§ **WHAT NEEDS TO BE DONE**
Copy all records exactly, excluding images.

(Saved data entries)
[Start of Attachment]

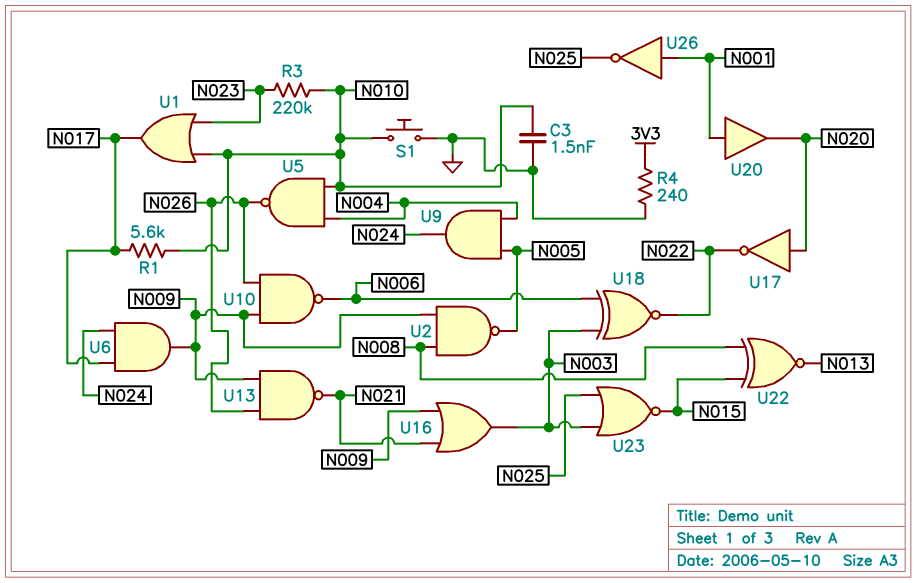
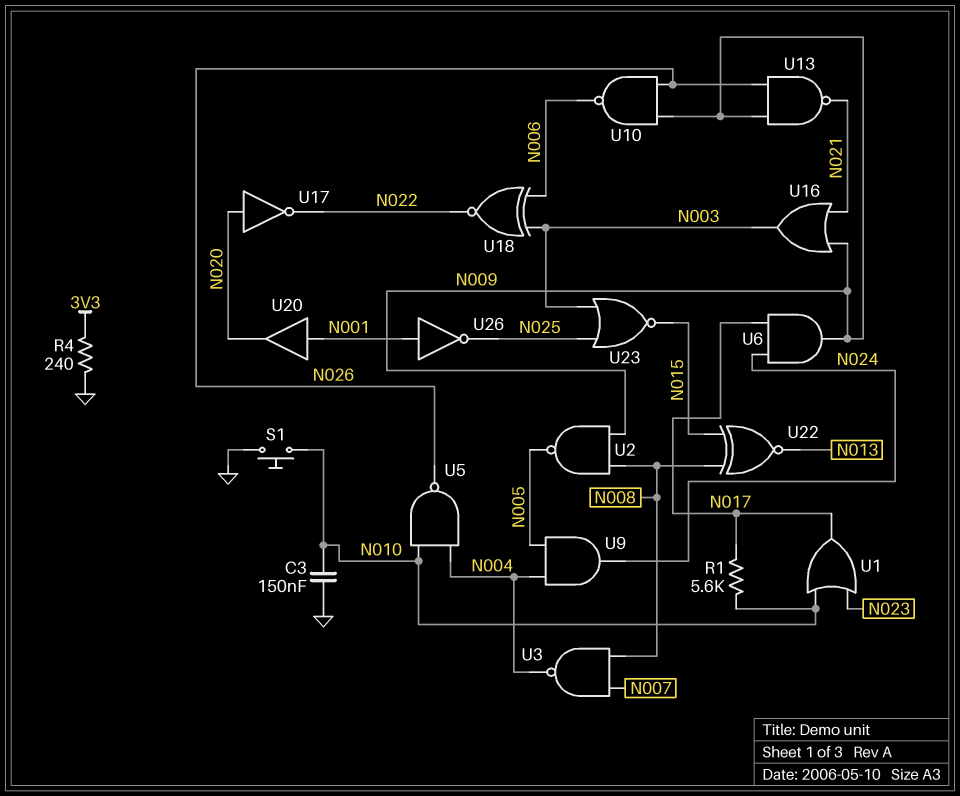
C3: 1.5nF (GND, N010) -> 150nF (GND, N010)
R3: 220k (N010, N023) -> none
U3: none -> NAND (in N007, in N008, out N004)

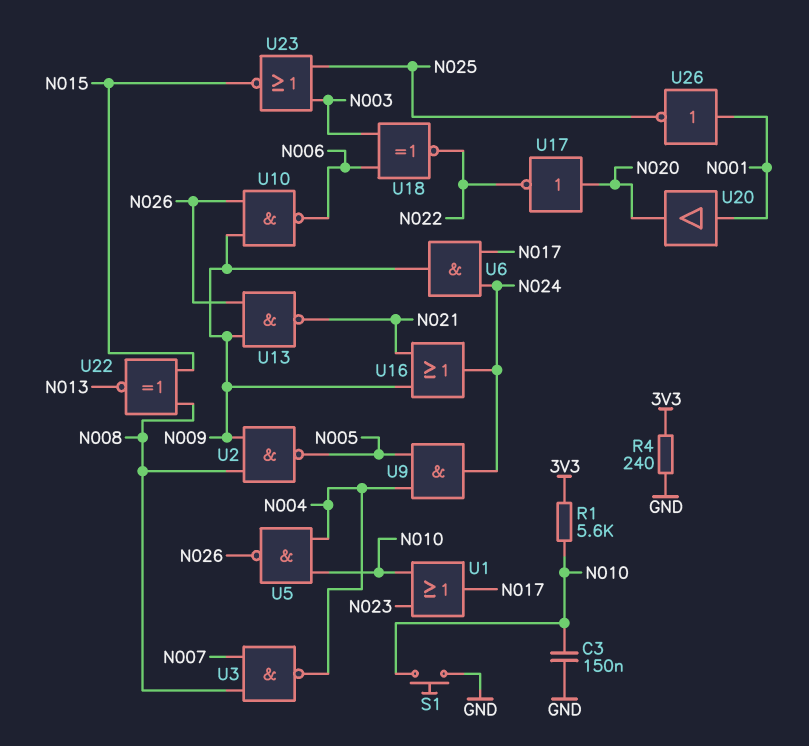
R1: 5.6k (N010, N017) -> 5.6k (3V3, N010)
U16: OR (in N009, in N021, out N003) -> OR (in N009, in N021, out N024)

[End of Attachment]

§ **ANSWER SECTION**
C3: 1.5nF (GND, N010) -> 150nF (GND, N010)
R3: 220k (N010, N023) -> none
U3: none -> NAND (in N007, in N008, out N004)

R1: 5.6k (N010, N017) -> 5.6k (3V3, N010)
U16: OR (in N009, in N021, out N003) -> OR (in N009, in N021, out N024)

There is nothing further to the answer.